__Task objective__. Counting only lines that contain "black", state the total found in the material below. Add nothing else.

__Available data__.
#####

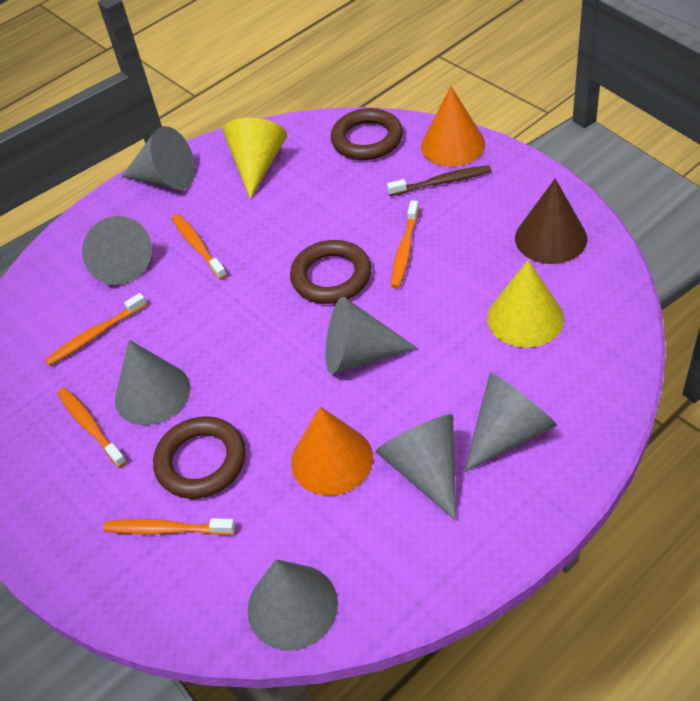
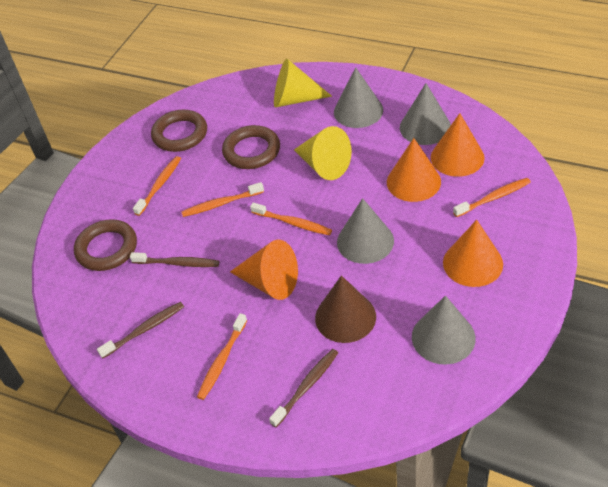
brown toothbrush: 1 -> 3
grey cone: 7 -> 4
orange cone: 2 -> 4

#####

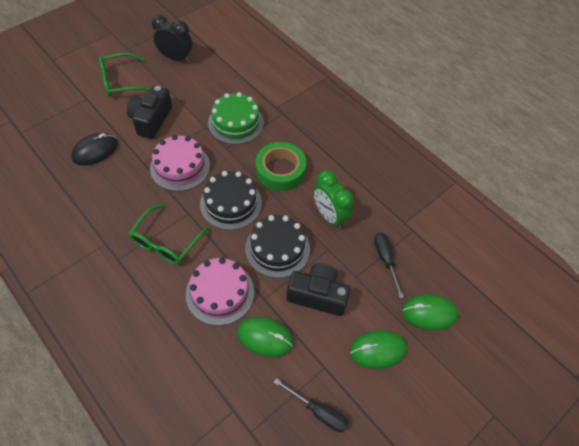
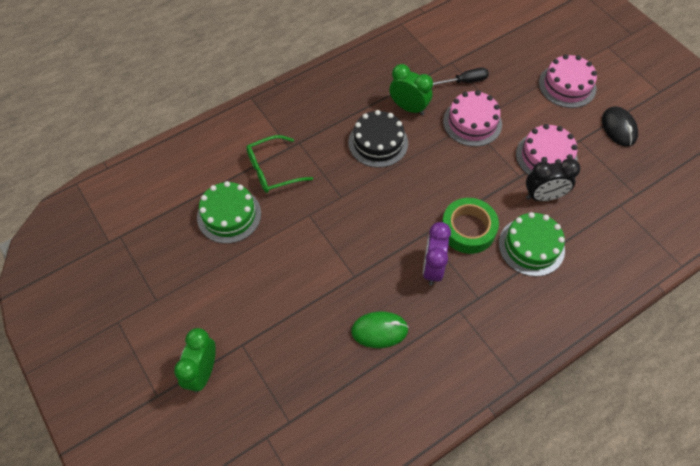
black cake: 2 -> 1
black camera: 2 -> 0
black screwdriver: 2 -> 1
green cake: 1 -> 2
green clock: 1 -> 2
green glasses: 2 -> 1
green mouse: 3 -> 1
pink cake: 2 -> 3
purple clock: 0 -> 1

#####

__Answer section__. 3